[[ Task material open ]]

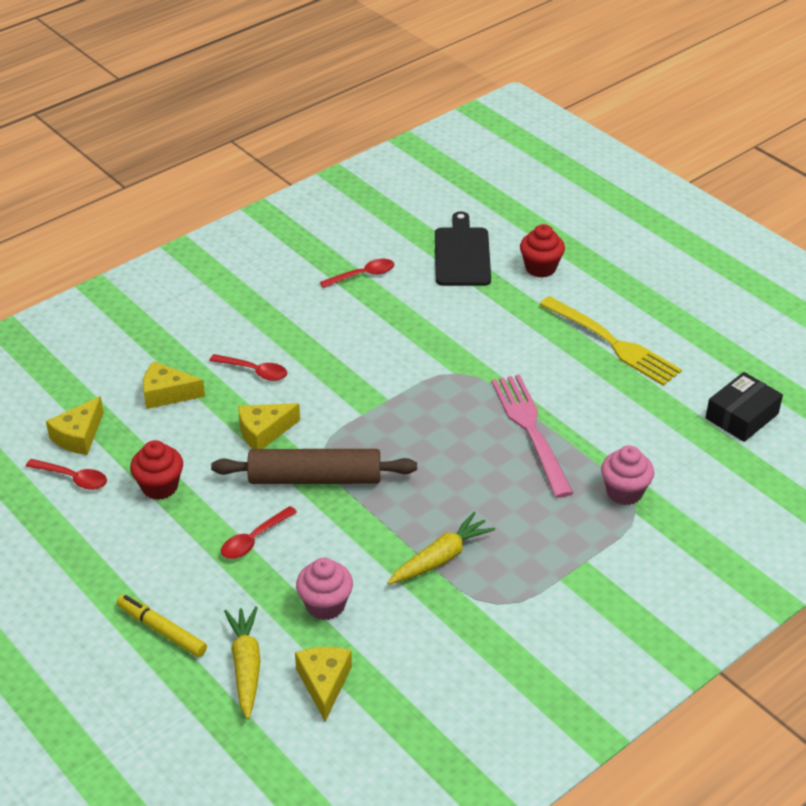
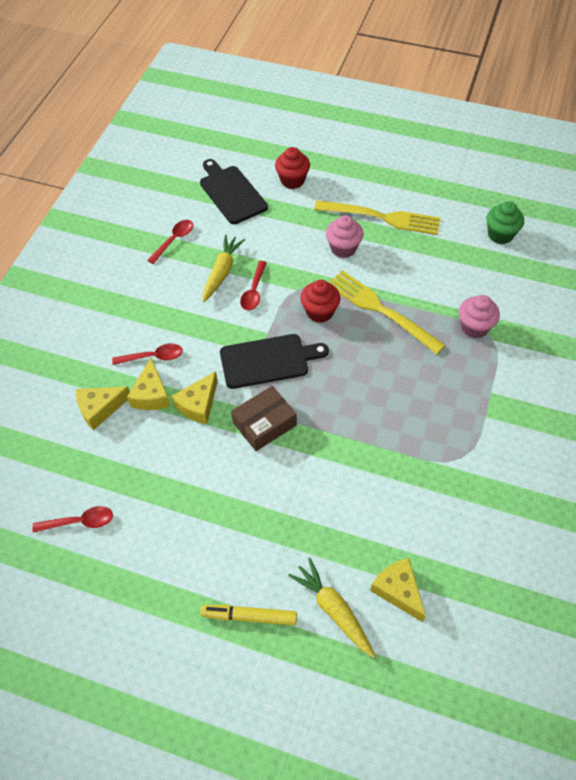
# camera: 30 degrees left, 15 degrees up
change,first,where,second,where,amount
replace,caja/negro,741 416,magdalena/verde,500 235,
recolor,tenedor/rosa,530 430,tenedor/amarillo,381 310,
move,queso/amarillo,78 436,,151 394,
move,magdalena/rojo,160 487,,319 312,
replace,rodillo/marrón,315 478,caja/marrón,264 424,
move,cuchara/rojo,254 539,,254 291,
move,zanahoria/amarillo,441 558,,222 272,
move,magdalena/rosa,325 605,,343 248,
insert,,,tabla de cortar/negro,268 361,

[[ Task material closed ]]

### Problem
Once the pictures are removed, write out all of the entries above exactly.

### Solution to this task
# camera: 30 degrees left, 15 degrees up
change,first,where,second,where,amount
replace,caja/negro,741 416,magdalena/verde,500 235,
recolor,tenedor/rosa,530 430,tenedor/amarillo,381 310,
move,queso/amarillo,78 436,,151 394,
move,magdalena/rojo,160 487,,319 312,
replace,rodillo/marrón,315 478,caja/marrón,264 424,
move,cuchara/rojo,254 539,,254 291,
move,zanahoria/amarillo,441 558,,222 272,
move,magdalena/rosa,325 605,,343 248,
insert,,,tabla de cortar/negro,268 361,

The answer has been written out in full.